# TRY IT
Of the material below, only the lines from the line containing "(475, 384) = (412, 363): pink" down to the line containing "(186, 150) = (279, 212): none -> pink house" belong in the answer, written out exactly.

----------------------------------------

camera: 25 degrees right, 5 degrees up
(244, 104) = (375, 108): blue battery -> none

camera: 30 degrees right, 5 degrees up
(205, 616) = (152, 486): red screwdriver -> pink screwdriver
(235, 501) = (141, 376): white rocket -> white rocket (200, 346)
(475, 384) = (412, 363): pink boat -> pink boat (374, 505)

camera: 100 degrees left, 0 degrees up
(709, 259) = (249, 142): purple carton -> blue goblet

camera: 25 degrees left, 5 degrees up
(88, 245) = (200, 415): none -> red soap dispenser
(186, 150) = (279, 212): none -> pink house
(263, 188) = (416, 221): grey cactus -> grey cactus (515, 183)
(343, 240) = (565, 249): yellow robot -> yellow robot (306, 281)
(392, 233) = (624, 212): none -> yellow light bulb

----------------------------------------

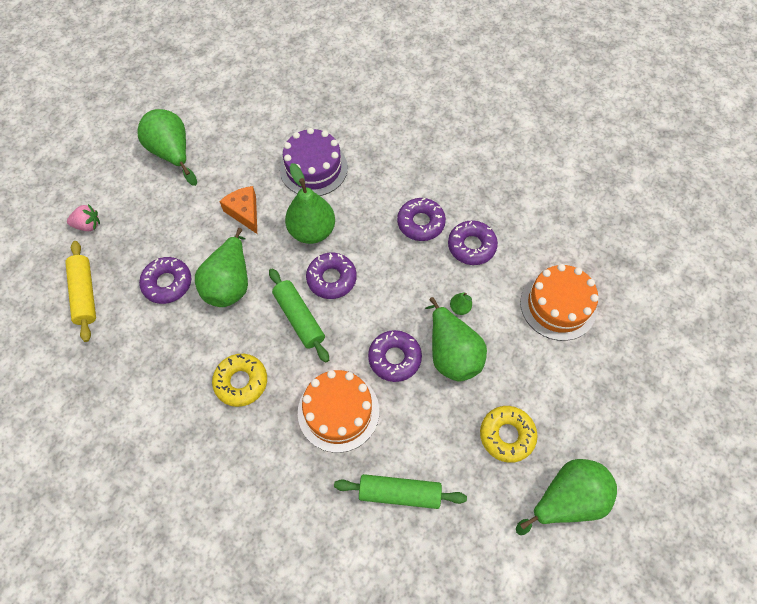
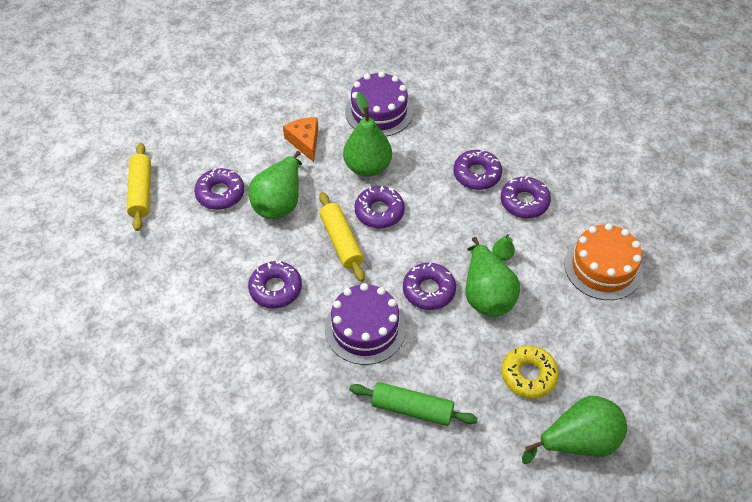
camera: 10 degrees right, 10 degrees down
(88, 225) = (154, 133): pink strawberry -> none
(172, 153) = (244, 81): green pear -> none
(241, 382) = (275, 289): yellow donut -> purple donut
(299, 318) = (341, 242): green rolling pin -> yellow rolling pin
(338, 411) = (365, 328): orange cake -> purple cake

----------------------------------------

# ANSWER BOX
(475, 384) = (412, 363): pink boat -> pink boat (374, 505)

camera: 100 degrees left, 0 degrees up
(709, 259) = (249, 142): purple carton -> blue goblet

camera: 25 degrees left, 5 degrees up
(88, 245) = (200, 415): none -> red soap dispenser
(186, 150) = (279, 212): none -> pink house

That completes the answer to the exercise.